■ **YOUR TASK**:
Reproduce, without alteration, the records starting at the line that contains "armoires (765, 588)" and continuing through the line that contains "collegial (453, 468)", both included.

----------------------------------------

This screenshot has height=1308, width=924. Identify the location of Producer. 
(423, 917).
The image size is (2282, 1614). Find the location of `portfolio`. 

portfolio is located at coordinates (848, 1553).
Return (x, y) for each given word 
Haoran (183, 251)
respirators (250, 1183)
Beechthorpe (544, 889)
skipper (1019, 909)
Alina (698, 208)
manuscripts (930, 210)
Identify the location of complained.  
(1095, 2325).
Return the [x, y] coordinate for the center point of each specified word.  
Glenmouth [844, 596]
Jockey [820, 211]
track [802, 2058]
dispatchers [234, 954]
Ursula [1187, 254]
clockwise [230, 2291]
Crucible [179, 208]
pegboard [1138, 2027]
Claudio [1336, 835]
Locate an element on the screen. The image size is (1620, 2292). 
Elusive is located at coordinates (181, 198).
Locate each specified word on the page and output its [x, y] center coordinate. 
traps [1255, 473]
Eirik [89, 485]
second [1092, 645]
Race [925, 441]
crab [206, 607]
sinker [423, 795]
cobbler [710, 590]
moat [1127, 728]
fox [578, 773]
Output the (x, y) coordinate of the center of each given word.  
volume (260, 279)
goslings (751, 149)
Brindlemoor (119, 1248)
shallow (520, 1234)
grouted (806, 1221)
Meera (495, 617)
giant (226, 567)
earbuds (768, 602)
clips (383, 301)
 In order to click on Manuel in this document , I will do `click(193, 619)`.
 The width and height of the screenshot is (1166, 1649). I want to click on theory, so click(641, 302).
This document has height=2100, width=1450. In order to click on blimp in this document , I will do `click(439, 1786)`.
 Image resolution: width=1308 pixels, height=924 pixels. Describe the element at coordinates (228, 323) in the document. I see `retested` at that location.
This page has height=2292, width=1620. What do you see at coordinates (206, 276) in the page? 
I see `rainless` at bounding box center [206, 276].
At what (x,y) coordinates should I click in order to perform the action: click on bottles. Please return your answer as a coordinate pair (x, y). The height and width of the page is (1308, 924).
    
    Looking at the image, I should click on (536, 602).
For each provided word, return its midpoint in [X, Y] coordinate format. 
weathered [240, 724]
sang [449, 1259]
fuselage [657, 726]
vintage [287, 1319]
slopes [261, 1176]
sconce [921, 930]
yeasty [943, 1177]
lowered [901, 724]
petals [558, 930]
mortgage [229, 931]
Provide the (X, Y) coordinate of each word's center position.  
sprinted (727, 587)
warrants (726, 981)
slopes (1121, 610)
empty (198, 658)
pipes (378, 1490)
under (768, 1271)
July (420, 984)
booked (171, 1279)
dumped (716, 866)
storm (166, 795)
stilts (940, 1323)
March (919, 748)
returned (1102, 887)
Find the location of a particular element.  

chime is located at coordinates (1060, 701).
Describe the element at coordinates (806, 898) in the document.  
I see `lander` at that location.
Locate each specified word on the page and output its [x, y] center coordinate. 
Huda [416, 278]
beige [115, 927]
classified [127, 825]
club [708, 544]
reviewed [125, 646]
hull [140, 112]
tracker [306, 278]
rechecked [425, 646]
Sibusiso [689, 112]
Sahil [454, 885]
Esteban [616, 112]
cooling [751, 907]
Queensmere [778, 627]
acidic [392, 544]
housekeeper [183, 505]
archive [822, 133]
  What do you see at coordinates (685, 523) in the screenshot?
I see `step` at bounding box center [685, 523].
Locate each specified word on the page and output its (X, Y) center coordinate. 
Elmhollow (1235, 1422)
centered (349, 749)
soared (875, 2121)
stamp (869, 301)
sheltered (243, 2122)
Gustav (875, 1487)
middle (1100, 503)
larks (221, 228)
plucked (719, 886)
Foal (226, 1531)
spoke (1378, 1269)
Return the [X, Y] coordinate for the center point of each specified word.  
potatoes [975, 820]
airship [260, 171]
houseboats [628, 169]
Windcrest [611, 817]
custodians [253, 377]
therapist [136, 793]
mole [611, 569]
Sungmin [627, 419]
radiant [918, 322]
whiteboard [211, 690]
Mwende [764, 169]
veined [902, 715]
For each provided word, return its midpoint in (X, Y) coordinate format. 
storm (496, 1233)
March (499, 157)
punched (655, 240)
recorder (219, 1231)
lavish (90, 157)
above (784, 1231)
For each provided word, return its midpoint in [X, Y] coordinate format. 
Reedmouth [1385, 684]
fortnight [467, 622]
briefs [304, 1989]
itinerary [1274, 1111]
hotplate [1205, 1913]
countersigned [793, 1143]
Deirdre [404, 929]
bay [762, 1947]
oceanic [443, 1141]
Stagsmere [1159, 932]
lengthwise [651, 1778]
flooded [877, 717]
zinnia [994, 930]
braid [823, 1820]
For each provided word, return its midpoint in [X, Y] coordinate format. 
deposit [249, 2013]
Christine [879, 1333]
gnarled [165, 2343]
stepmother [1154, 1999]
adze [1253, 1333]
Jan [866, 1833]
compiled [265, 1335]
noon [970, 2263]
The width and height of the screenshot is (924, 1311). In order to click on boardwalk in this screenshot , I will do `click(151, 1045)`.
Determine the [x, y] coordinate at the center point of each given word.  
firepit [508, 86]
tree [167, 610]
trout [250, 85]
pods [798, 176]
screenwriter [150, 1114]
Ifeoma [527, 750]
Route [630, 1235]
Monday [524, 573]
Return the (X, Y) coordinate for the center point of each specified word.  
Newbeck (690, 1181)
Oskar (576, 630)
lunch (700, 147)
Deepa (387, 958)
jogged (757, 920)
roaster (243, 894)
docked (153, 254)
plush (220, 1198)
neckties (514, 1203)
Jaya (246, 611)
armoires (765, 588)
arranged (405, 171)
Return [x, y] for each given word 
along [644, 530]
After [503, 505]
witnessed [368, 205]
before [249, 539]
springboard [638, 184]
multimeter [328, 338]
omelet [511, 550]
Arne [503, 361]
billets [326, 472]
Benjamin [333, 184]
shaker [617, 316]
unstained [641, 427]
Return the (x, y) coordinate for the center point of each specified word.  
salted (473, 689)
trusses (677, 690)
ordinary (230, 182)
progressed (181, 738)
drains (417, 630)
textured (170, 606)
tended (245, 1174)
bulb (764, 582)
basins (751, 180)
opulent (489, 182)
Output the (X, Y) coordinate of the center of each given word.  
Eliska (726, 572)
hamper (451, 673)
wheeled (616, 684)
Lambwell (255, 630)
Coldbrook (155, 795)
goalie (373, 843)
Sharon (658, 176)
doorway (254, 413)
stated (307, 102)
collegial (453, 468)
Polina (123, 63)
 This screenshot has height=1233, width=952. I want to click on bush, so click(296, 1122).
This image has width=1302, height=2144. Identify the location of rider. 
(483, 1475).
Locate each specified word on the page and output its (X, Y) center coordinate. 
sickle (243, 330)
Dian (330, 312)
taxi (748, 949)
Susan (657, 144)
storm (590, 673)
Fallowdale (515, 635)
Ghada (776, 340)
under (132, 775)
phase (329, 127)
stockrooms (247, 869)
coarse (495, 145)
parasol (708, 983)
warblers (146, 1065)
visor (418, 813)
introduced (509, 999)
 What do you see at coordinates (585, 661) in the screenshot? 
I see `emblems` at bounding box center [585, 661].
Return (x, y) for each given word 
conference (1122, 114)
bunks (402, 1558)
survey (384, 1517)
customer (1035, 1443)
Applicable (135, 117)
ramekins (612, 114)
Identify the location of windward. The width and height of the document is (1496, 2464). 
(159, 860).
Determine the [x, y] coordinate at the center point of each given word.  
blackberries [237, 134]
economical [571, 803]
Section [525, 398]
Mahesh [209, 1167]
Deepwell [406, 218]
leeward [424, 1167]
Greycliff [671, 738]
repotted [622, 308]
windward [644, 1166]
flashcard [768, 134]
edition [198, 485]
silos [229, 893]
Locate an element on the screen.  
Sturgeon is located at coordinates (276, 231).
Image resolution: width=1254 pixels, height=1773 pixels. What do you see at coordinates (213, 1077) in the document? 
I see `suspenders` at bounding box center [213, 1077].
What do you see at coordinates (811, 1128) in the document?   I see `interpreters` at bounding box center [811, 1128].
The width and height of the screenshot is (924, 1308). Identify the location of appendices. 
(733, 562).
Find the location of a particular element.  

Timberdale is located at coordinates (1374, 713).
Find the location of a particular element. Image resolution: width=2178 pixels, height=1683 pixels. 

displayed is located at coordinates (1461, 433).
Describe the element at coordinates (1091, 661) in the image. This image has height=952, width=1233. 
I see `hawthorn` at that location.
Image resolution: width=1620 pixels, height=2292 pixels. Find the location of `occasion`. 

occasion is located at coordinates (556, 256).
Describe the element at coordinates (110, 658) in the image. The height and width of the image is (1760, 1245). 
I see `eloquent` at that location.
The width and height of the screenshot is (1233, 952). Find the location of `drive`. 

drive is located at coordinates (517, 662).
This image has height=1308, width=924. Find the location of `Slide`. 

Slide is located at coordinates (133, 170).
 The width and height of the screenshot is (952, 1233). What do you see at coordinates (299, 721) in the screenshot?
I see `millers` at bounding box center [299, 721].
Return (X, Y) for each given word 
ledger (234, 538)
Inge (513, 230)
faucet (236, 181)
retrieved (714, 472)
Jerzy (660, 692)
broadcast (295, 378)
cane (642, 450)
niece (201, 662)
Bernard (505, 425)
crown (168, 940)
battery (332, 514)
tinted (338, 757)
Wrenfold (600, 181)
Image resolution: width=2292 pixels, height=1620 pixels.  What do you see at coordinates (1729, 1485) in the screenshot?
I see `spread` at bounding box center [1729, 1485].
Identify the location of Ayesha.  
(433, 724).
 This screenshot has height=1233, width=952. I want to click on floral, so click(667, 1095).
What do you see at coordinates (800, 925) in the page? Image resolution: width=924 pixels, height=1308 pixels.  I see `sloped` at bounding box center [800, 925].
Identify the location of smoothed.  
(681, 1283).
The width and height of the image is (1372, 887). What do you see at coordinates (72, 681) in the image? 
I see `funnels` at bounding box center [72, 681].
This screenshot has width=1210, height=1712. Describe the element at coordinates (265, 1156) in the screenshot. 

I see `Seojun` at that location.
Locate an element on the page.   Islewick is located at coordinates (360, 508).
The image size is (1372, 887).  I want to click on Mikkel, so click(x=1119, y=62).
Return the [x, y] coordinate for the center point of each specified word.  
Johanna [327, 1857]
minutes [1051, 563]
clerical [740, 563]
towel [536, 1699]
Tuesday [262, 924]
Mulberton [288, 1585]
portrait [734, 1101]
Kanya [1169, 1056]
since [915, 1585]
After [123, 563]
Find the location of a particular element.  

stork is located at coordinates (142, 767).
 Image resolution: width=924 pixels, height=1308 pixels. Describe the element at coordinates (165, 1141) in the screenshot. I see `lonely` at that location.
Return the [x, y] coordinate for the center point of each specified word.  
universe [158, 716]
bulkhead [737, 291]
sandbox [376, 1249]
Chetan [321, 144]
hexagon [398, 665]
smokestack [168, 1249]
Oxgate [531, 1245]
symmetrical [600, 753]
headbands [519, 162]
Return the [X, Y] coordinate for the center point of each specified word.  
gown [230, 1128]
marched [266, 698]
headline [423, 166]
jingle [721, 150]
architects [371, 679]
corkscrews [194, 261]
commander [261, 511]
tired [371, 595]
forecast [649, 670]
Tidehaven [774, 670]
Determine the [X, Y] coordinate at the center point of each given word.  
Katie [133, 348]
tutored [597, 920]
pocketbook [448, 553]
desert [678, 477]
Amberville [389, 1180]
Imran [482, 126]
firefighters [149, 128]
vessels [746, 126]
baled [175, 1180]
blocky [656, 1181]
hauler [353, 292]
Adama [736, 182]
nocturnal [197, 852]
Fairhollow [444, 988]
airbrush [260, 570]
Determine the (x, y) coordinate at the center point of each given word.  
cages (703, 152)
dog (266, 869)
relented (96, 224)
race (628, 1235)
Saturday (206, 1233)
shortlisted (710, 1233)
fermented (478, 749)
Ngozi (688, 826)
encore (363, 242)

----------------------------------------

■ **TASK RESPONSE**:
armoires (765, 588)
arranged (405, 171)
Return [x, y] for each given word 
along [644, 530]
After [503, 505]
witnessed [368, 205]
before [249, 539]
springboard [638, 184]
multimeter [328, 338]
omelet [511, 550]
Arne [503, 361]
billets [326, 472]
Benjamin [333, 184]
shaker [617, 316]
unstained [641, 427]
Return the (x, y) coordinate for the center point of each specified word.  
salted (473, 689)
trusses (677, 690)
ordinary (230, 182)
progressed (181, 738)
drains (417, 630)
textured (170, 606)
tended (245, 1174)
bulb (764, 582)
basins (751, 180)
opulent (489, 182)
Output the (X, Y) coordinate of the center of each given word.  
Eliska (726, 572)
hamper (451, 673)
wheeled (616, 684)
Lambwell (255, 630)
Coldbrook (155, 795)
goalie (373, 843)
Sharon (658, 176)
doorway (254, 413)
stated (307, 102)
collegial (453, 468)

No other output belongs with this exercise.